• What is expected: For the word "button", copy every line of the material that includes it.

• Records shown:
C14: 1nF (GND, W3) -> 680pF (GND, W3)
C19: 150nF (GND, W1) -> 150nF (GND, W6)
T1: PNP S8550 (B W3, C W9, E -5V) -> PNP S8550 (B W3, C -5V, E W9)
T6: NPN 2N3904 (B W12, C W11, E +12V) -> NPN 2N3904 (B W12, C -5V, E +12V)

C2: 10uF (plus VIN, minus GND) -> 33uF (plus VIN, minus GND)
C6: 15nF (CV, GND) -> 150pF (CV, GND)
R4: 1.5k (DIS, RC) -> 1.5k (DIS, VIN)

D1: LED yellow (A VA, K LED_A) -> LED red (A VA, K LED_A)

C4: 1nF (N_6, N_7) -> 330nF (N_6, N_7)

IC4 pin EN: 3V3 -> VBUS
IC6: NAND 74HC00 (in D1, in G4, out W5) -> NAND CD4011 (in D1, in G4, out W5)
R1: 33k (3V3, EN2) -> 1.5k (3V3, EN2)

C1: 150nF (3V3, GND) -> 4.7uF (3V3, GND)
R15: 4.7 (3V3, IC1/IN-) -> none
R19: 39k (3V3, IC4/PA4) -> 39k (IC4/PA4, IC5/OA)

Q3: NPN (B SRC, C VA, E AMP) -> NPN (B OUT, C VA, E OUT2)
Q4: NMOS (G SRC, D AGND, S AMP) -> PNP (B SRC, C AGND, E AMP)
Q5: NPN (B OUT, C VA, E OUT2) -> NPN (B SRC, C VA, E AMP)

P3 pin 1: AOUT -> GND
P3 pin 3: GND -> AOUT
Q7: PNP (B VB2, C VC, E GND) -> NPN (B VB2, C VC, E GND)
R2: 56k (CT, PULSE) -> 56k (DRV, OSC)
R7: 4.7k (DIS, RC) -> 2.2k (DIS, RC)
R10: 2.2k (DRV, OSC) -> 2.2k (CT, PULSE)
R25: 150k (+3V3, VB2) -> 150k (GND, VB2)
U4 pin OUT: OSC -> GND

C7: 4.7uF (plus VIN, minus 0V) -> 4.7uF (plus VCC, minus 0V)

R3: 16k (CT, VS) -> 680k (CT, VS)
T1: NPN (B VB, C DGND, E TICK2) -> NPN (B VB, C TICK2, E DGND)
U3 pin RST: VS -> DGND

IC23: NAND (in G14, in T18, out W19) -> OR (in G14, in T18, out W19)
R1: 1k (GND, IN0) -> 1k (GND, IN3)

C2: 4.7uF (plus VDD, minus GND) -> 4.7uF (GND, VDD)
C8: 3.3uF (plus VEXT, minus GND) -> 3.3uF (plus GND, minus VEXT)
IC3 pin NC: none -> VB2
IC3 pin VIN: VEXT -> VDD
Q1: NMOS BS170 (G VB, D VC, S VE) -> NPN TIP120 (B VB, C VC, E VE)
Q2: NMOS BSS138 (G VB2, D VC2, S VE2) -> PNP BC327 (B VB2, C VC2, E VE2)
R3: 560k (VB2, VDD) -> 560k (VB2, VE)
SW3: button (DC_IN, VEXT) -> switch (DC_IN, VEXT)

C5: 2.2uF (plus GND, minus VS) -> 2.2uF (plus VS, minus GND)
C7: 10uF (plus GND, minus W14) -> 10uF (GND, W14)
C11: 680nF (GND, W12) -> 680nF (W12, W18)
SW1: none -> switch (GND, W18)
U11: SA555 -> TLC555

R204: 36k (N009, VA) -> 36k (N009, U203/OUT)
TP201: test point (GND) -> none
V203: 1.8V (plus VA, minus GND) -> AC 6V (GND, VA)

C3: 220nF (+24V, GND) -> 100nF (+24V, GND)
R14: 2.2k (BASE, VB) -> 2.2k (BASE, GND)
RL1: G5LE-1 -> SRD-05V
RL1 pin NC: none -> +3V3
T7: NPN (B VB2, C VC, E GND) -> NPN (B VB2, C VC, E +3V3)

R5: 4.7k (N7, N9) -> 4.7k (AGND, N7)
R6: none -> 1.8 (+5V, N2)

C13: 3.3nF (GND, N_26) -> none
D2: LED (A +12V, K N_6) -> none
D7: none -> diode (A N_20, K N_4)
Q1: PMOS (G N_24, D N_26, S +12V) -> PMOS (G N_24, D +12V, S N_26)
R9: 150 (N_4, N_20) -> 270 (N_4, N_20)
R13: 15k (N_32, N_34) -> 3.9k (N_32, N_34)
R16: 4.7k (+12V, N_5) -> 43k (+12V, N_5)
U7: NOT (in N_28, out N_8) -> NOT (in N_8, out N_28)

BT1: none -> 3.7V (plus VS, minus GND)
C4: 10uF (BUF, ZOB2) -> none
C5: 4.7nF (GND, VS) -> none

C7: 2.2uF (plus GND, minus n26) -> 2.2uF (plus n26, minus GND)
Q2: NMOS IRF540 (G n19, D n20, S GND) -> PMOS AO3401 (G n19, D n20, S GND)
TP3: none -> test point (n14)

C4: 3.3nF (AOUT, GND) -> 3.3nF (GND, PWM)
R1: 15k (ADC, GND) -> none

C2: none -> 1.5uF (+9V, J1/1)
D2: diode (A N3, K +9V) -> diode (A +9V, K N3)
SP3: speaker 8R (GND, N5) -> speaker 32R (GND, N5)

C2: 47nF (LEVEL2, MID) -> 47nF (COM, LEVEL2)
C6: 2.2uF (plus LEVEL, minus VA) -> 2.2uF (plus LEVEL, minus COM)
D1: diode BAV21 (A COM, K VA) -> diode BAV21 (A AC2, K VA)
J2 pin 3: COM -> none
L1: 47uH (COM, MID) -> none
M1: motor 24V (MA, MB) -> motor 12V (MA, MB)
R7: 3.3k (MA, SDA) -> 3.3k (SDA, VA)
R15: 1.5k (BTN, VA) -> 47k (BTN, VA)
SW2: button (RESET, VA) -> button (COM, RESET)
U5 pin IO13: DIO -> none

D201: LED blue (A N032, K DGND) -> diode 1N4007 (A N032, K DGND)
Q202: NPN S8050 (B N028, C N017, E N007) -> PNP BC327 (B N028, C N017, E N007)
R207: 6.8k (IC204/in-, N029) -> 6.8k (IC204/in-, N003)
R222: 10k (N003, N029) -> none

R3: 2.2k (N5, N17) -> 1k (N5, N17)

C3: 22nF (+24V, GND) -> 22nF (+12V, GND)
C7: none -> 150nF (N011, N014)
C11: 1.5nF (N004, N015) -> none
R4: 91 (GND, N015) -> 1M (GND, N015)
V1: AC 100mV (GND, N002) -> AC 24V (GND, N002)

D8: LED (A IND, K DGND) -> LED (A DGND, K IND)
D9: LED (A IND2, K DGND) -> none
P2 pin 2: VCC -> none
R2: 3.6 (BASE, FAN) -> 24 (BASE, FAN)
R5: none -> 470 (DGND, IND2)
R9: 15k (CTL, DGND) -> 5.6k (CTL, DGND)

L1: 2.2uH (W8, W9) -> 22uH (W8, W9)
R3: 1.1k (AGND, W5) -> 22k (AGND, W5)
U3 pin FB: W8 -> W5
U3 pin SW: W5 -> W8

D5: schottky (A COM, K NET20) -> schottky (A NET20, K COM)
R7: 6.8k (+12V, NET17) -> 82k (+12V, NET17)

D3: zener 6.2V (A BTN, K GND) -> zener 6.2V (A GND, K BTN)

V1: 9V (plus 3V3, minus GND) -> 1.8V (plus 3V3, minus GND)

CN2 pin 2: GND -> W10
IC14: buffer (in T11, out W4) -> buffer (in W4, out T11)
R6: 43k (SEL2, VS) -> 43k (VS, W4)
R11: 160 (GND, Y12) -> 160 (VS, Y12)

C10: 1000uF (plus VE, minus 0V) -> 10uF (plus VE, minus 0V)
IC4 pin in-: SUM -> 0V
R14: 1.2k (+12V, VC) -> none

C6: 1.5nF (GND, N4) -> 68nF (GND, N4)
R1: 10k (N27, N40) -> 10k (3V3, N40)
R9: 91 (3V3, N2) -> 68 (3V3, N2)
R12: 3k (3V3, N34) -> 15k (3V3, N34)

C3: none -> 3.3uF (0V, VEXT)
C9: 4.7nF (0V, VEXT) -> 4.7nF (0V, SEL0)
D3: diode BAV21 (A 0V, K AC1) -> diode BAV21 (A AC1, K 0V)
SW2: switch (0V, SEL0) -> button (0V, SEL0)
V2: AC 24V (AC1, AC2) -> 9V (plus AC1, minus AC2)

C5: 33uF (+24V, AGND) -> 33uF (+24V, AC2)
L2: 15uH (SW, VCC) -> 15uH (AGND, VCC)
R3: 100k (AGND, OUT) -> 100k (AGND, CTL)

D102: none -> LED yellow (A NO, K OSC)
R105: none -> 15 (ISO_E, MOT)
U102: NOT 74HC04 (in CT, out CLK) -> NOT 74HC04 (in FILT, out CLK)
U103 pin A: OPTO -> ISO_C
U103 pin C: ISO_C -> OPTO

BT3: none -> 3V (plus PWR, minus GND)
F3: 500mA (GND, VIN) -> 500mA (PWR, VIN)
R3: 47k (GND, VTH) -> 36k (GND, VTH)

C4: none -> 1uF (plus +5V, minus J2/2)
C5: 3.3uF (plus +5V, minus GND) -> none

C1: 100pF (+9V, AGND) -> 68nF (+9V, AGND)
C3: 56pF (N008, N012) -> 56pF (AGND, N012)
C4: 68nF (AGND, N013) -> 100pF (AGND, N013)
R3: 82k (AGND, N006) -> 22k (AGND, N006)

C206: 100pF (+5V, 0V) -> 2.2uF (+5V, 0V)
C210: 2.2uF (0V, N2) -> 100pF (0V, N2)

• Solved exercise:
SW3: button (DC_IN, VEXT) -> switch (DC_IN, VEXT)
SW2: button (RESET, VA) -> button (COM, RESET)
SW2: switch (0V, SEL0) -> button (0V, SEL0)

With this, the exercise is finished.